* _WHAT TO DO_:
Locate each line in the items below that contains the string "Klar", treating uppercase and lowercase as distinct, and copy every such line.

Stored data:
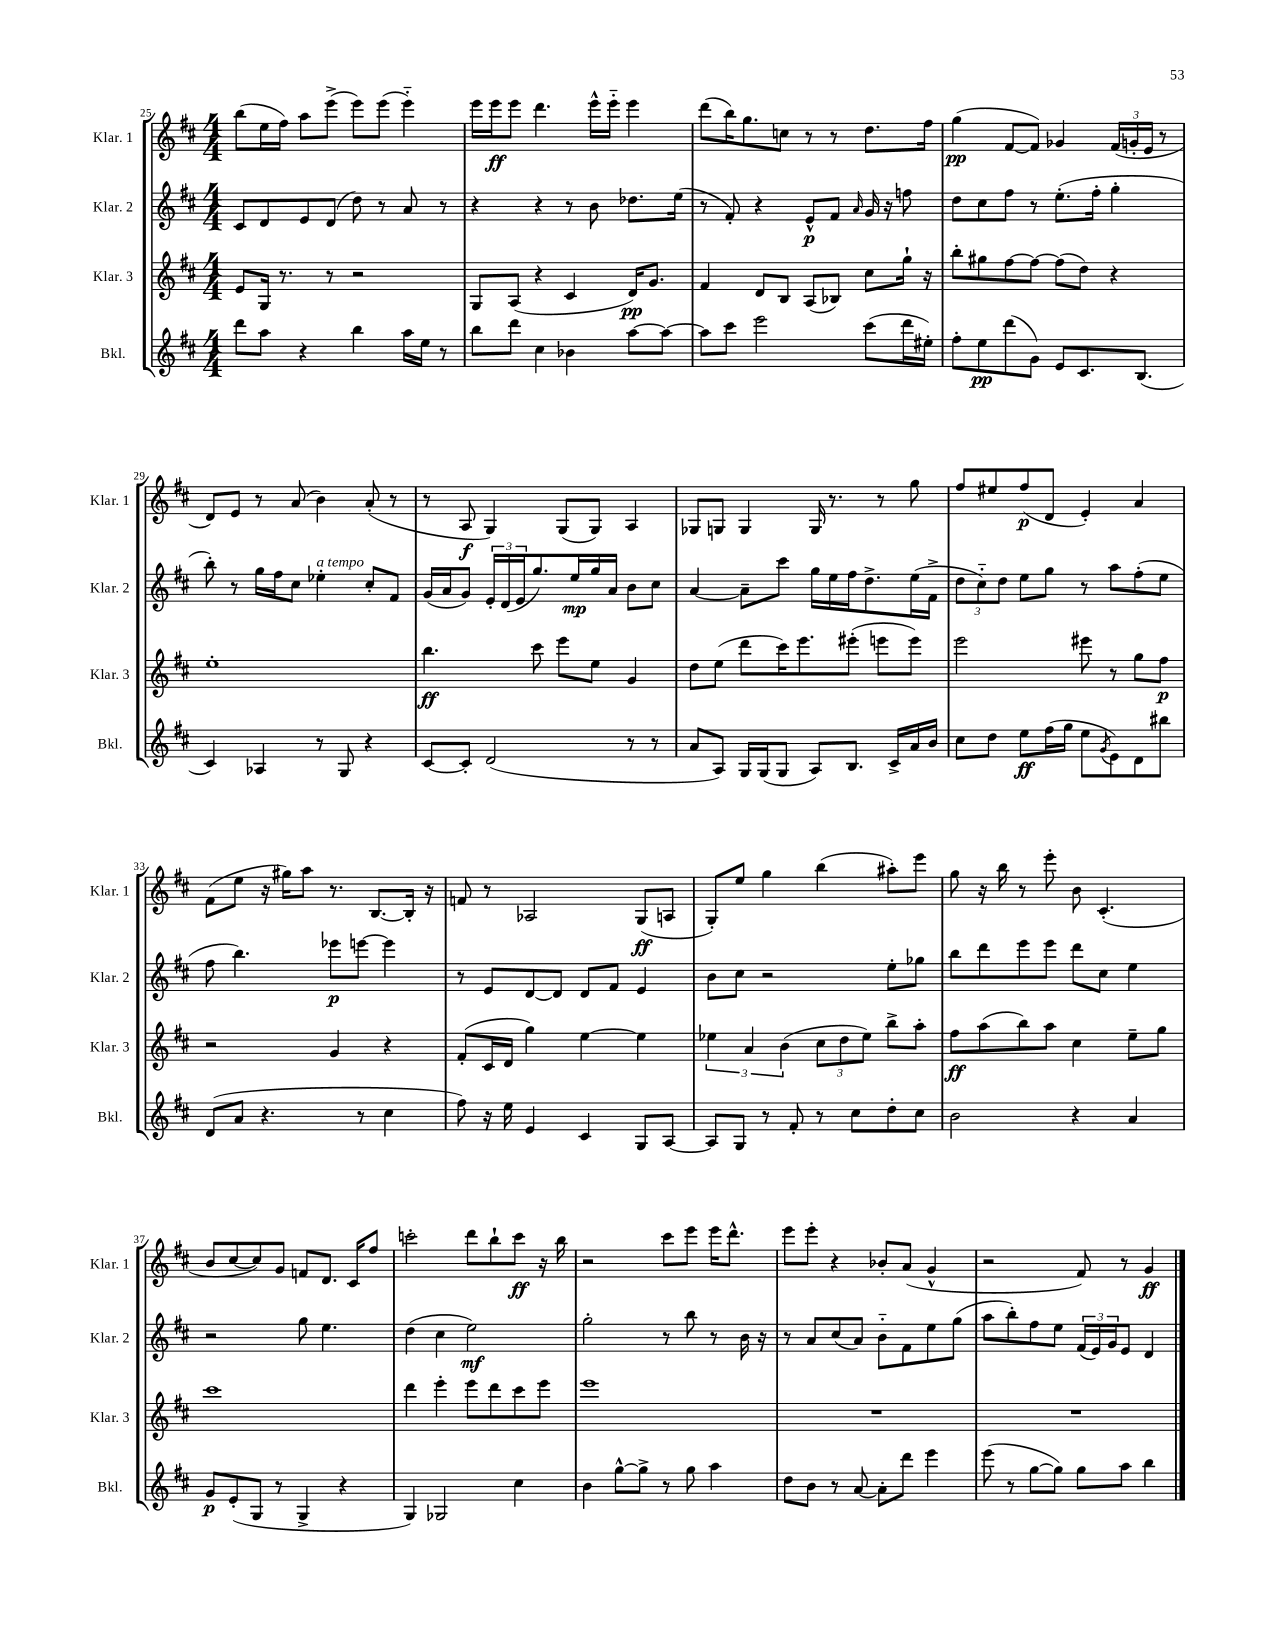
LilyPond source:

<<
\new StaffGroup <<
\new Staff = "s0" \with { instrumentName = "Klar. 1" shortInstrumentName = "Klar. 1" } {
    \clef treble \key d \major \numericTimeSignature \time 4/4
    b''8( e''16 fis''16) a''8 e'''8->( e'''8) e'''8( e'''4-_) |
    e'''16 e'''16\ff e'''8 d'''4. e'''16-^ e'''16-_ e'''4 |
    d'''8( b''16) g''8. c''8 r8 r8 d''8. fis''16 |
    g''4\pp( fis'8~ fis'8) ges'4 \tuplet 3/2 { fis'16( g'16-. e'16 } r8 |
    d'8) e'8 r8 a'8( b'4) a'8-.( r8 |
    r8 a8\f g4) g8( g8) a4 |
    ges8 g8 g4 g16 r8. r8 g''8 |
    fis''8 eis''8 fis''8\p( d'8 e'4-.) a'4 |
    fis'8( e''8 r16 gis''16) a''8 r8. b8.~ b16-. r16 |
    f'8 r8 aes2 g8\ff( a8 |
    g8-.) e''8 g''4 b''4( ais''8-.) e'''8 |
    g''8 r16 b''16 r8 e'''8-. b'8 cis'4.-.( |
    b'8 cis''8~ cis''8) g'8 f'8 d'8. cis'16 fis''8 |
    c'''2-. d'''8 b''8-! c'''8\ff r16 b''16 |
    r2 cis'''8 e'''8 e'''16 d'''8.-^ |
    e'''8 e'''8-. r4 bes'8-. a'8( g'4-^ |
    r2 fis'8) r8 g'4\ff \bar "|." |
}
\new Staff = "s1" \with { instrumentName = "Klar. 2" shortInstrumentName = "Klar. 2" } {
    \clef treble \key d \major \numericTimeSignature \time 4/4
    cis'8 d'8 e'8 d'8( d''8) r8 a'8 r8 |
    r4 r4 r8 b'8 des''8. e''16( |
    r8 fis'8-.) r4 e'8-^\p fis'8 \grace { a'16 } g'16 r16 f''8 |
    d''8 cis''8 fis''8 r8 e''8.-.( fis''16-. g''4-. |
    b''8-.) r8 g''16 fis''16 cis''8 ees''4-.^\markup { \italic "a tempo" } cis''8-. fis'8 |
    g'16( a'16 g'8) \tuplet 3/2 { e'16-. d'16( e'16 } g''8.) e''16\mp g''16 a'16 b'8 cis''8 |
    a'4~ a'8-- cis'''8 g''16 e''16 fis''16 d''8.-> e''16( fis'16-> |
    \tuplet 3/2 { d''8 cis''8-_) d''8 } e''8 g''8 r8 a''8 fis''8-.( e''8 |
    fis''8 b''4.) ees'''8\p e'''8~ e'''4 |
    r8 e'8 d'8~ d'8 d'8 fis'8 e'4 |
    b'8 cis''8 r2 e''8-. ges''8 |
    b''8 d'''8 e'''8 e'''8 d'''8 cis''8 e''4 |
    r2 g''8 e''4. |
    d''4( cis''4 e''2\mf) |
    g''2-. r8 b''8 r8 b'16 r16 |
    r8 a'8 cis''8( a'8) b'8-_ fis'8 e''8 g''8( |
    a''8 b''8-.) fis''8 e''8 \tuplet 3/2 { fis'16( e'16) g'16 } e'8 d'4 \bar "|." |
}
\new Staff = "s2" \with { instrumentName = "Klar. 3" shortInstrumentName = "Klar. 3" } {
    \clef treble \key d \major \numericTimeSignature \time 4/4
    e'8 g16 r8. r8 r2 |
    g8 a8( r4 cis'4 d'16\pp) g'8. |
    fis'4 d'8 b8 a8( bes8) cis''8 g''16-! r16 |
    b''8-. gis''8 fis''8~ fis''8~ fis''8( d''8) r4 |
    e''1-. |
    b''4.\ff cis'''8 e'''8 e''8 g'4 |
    d''8 e''8( d'''8 cis'''16) e'''8. eis'''8-.( e'''8 e'''8) |
    e'''2 eis'''8 r8 g''8 fis''8\p |
    r2 g'4 r4 |
    fis'8-.( cis'16 d'16 g''4) e''4~ e''4 |
    \tuplet 3/2 { ees''4 a'4 b'4( } \tuplet 3/2 { cis''8 d''8 ees''8) } b''8-> a''8-. |
    fis''8\ff a''8( b''8) a''8 cis''4 e''8-- g''8 |
    cis'''1 |
    d'''4 e'''4-. e'''8 d'''8 cis'''8 e'''8 |
    e'''1 |
    R1 |
    R1 \bar "|." |
}
\new Staff = "s3" \with { instrumentName = "Bkl." shortInstrumentName = "Bkl." } {
    \clef treble \key d \major \numericTimeSignature \time 4/4
    d'''8 a''8 r4 b''4 a''16 e''16 r8 |
    b''8 d'''8 cis''4 bes'4 a''8~ a''8~ |
    a''8 cis'''8 e'''2 cis'''8( d'''16 eis''16-.) |
    fis''8-. e''8\pp d'''8( g'8) e'8 cis'8. b8.( |
    cis'4) aes4 r8 g8 r4 |
    cis'8~ cis'8-. d'2( r8 r8 |
    a'8 a8) g16 g16( g8 a8) b8. cis'16-> a'16 b'16 |
    cis''8 d''8 e''8\ff fis''16( g''16 e''8 \acciaccatura { g'8 } e'8) d'8 bis''8 |
    d'8( a'8 r4. r8 cis''4 |
    fis''8) r16 e''16 e'4 cis'4 g8 a8~ |
    a8 g8 r8 fis'8-. r8 cis''8 d''8-. cis''8 |
    b'2 r4 a'4 |
    g'8\p e'8-.( g8 r8 g4-> r4 |
    g4) ges2 cis''4 |
    b'4 g''8~-^ g''8-> r8 g''8 a''4 |
    d''8 b'8 r8 a'8~ a'8-. d'''8 e'''4 |
    e'''8( r8 g''8~ g''8) g''8 a''8 b''4 \bar "|." |
}
>>
>>
\layout { \context { \Score currentBarNumber = #25 } }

* _TASK OUTPUT_:
\new Staff = "s0" \with { instrumentName = "Klar. 1" shortInstrumentName = "Klar. 1" } {
\new Staff = "s1" \with { instrumentName = "Klar. 2" shortInstrumentName = "Klar. 2" } {
\new Staff = "s2" \with { instrumentName = "Klar. 3" shortInstrumentName = "Klar. 3" } {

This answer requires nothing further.